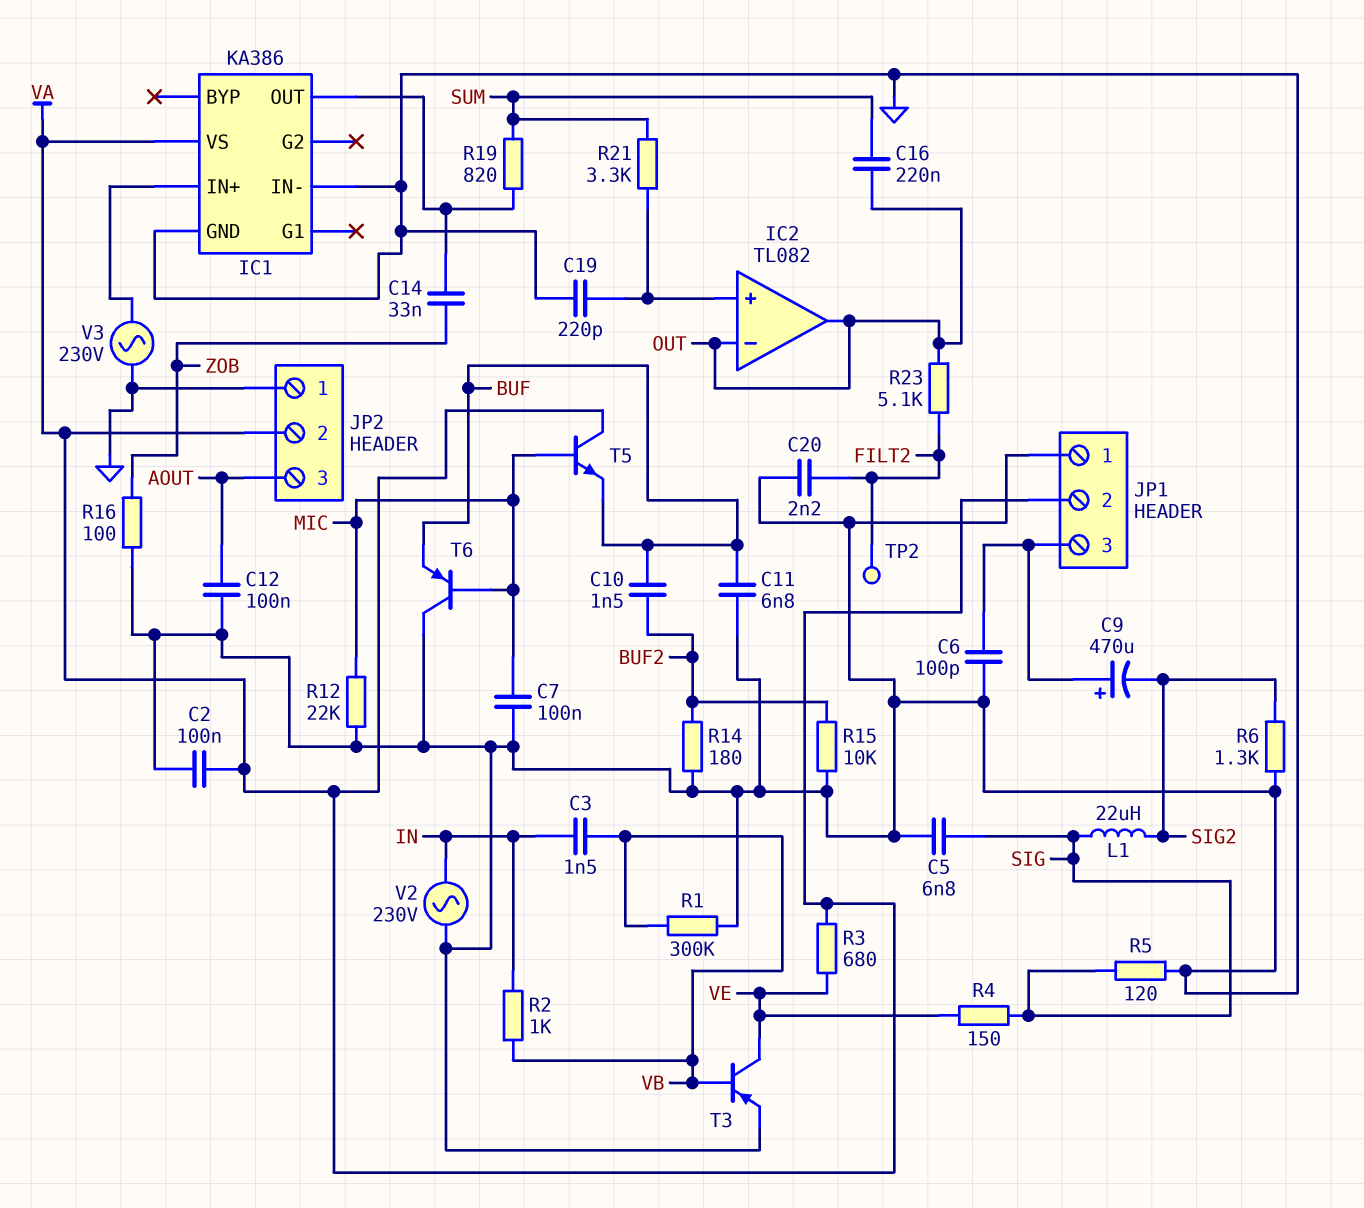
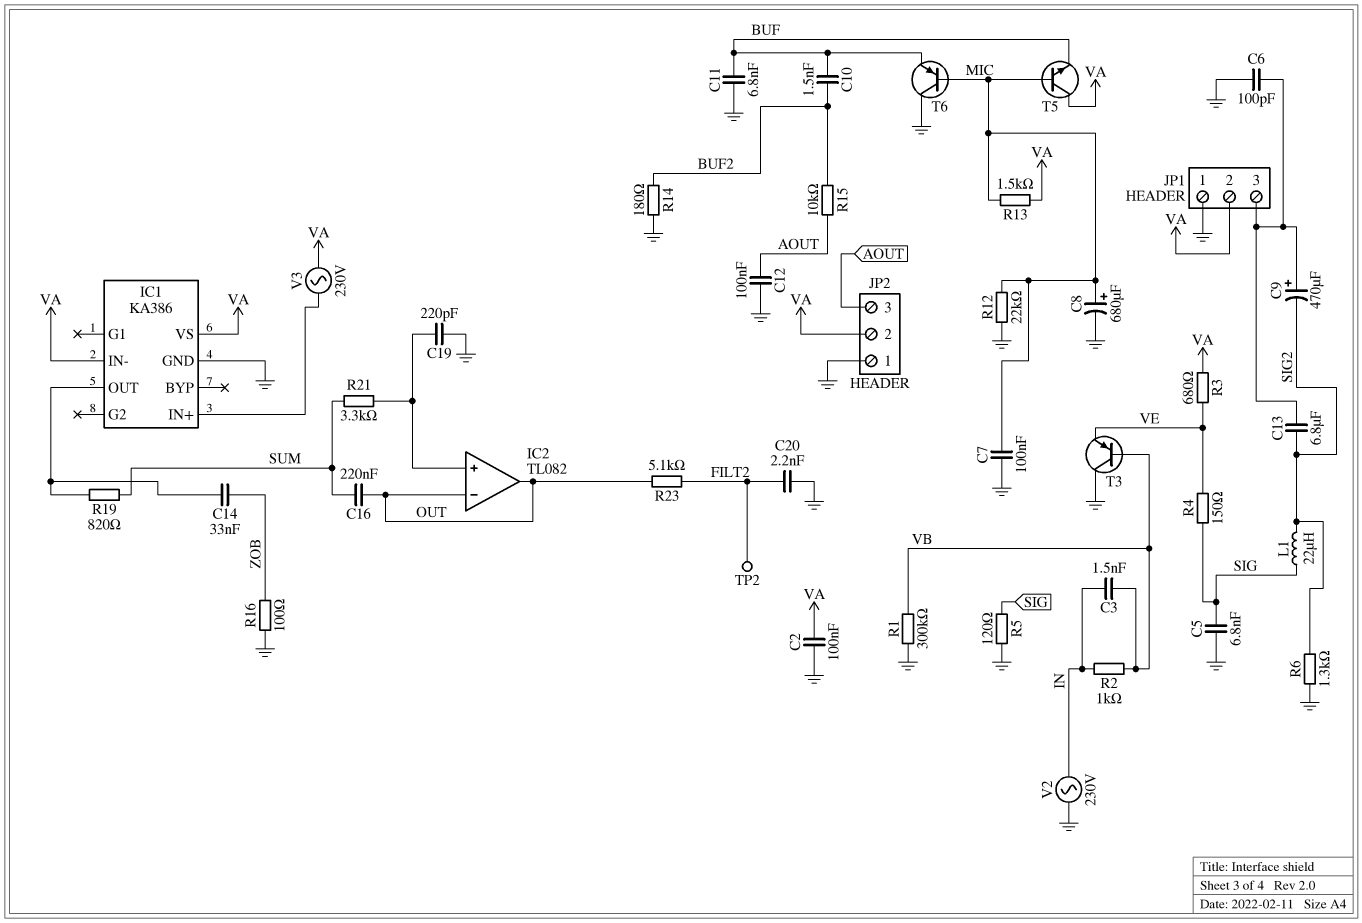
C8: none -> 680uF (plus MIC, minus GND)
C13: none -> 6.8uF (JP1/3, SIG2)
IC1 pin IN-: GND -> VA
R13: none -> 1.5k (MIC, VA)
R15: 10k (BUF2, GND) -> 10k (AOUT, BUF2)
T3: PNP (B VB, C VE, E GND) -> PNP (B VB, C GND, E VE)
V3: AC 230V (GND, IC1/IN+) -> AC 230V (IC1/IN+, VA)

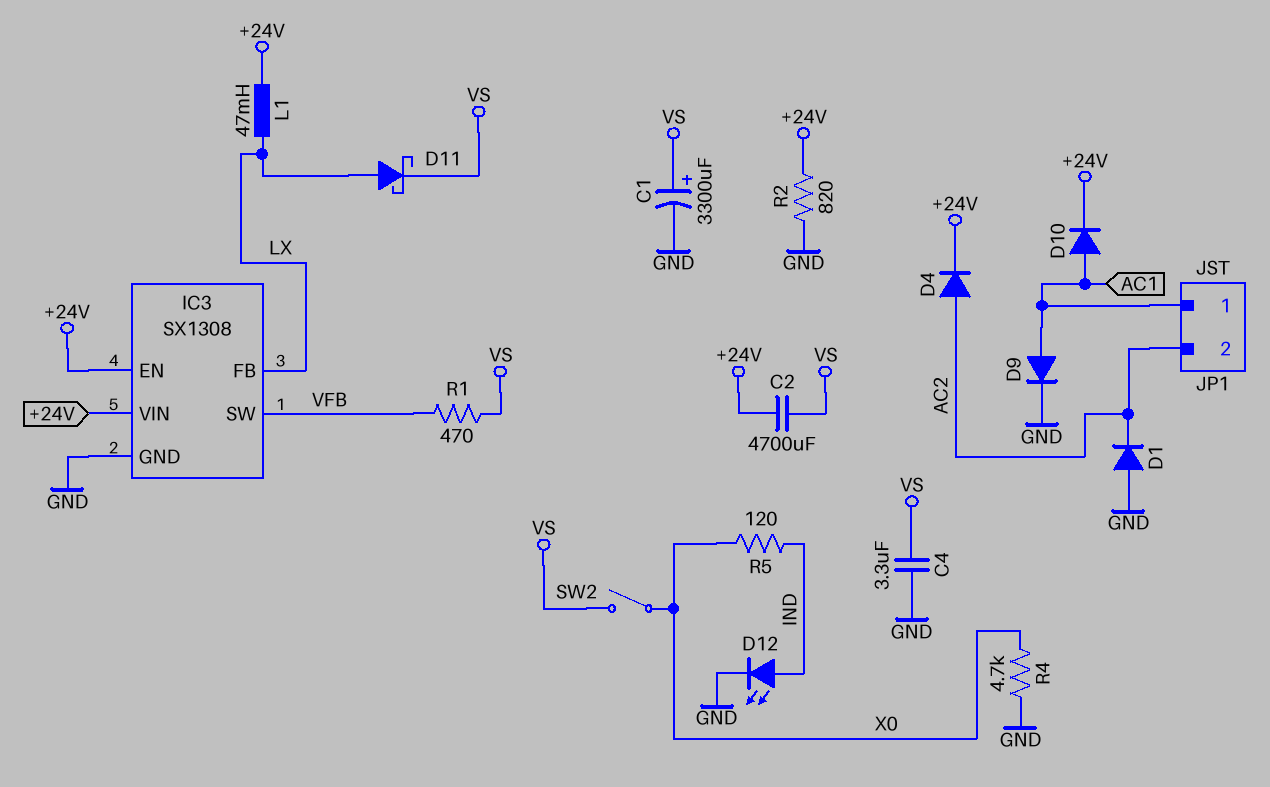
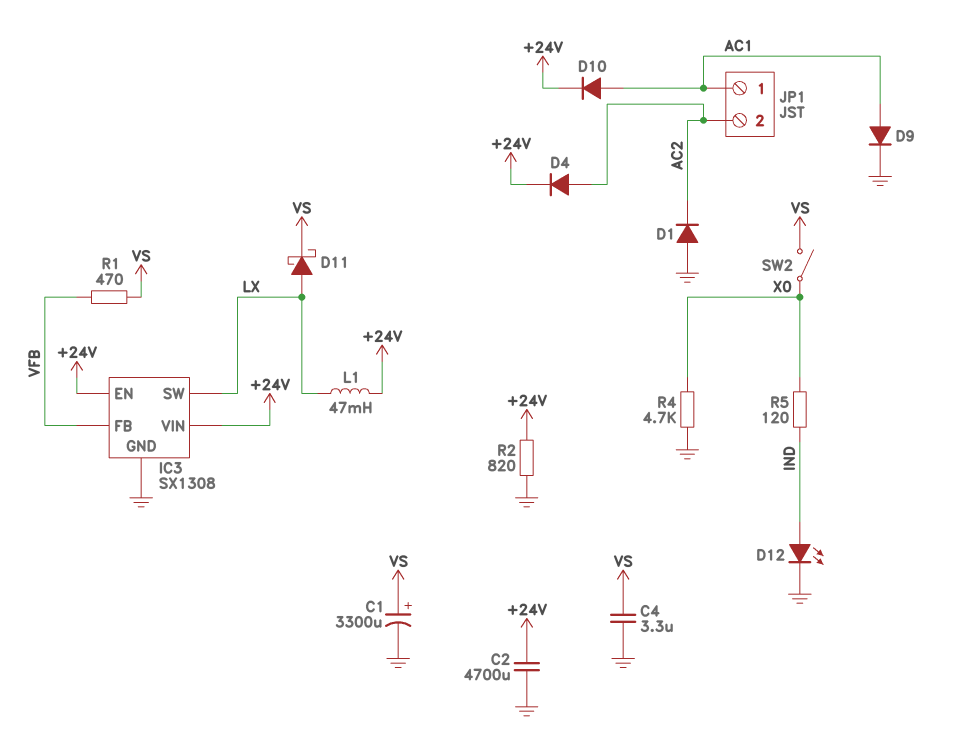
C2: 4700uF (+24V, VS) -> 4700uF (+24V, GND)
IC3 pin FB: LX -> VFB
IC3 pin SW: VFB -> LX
---*---
WHAT IS REQUIRED
Begin with the line that holds "C2: 4700uF (+24V, VS) -> 4700uF (+24V, GND)" and write out each line from there to the end of the material, exactly as it stands. Include nothing else.

TASK SOLUTION
C2: 4700uF (+24V, VS) -> 4700uF (+24V, GND)
IC3 pin FB: LX -> VFB
IC3 pin SW: VFB -> LX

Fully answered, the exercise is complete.